* **The problem**: Everything from the line containing "POT pin SIG: D27 -> D32" to the close of the records below should be output exactly, line by line, with no other lines given.

# # #

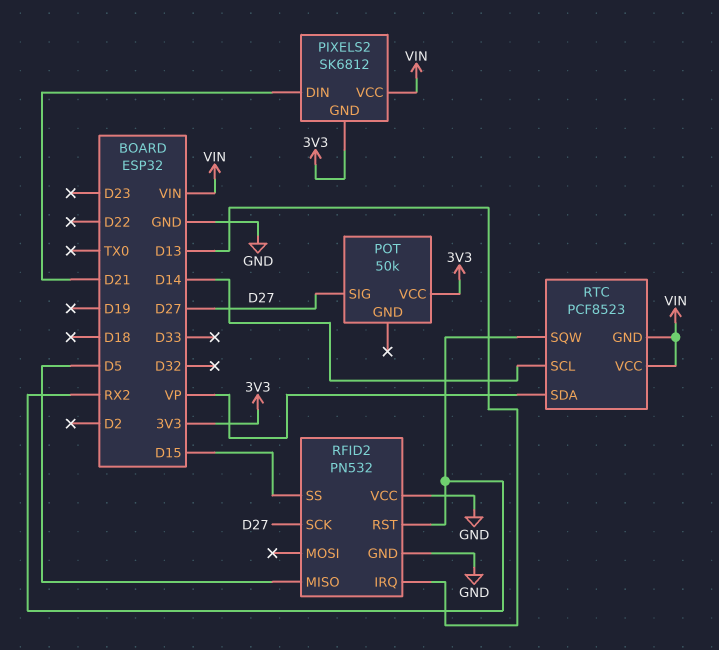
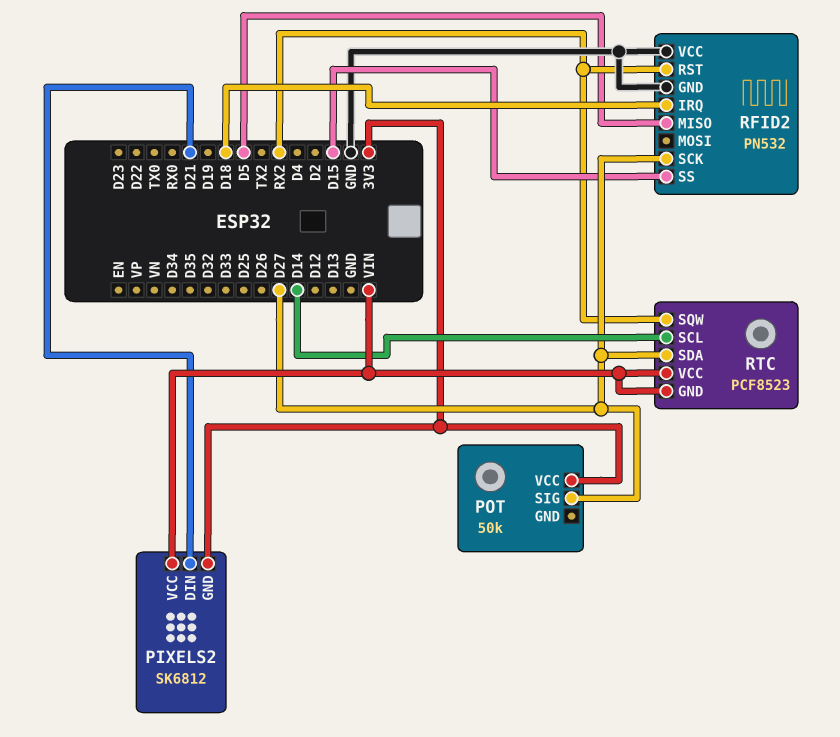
RFID2 pin IRQ: D13 -> D18
RTC pin SDA: VP -> D27

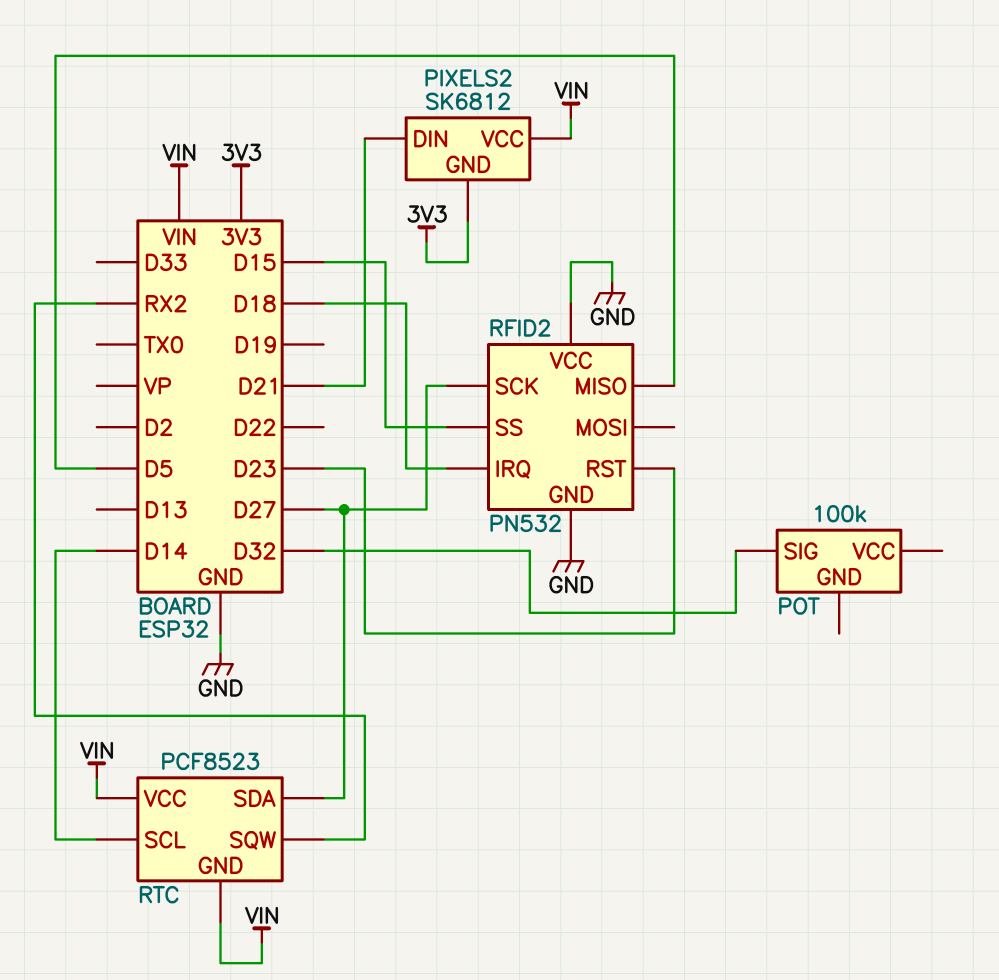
POT: 50k -> 100k
POT pin SIG: D27 -> D32
POT pin VCC: 3V3 -> none
RFID2 pin RST: RX2 -> D23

# # #

* **Result**:
POT pin SIG: D27 -> D32
POT pin VCC: 3V3 -> none
RFID2 pin RST: RX2 -> D23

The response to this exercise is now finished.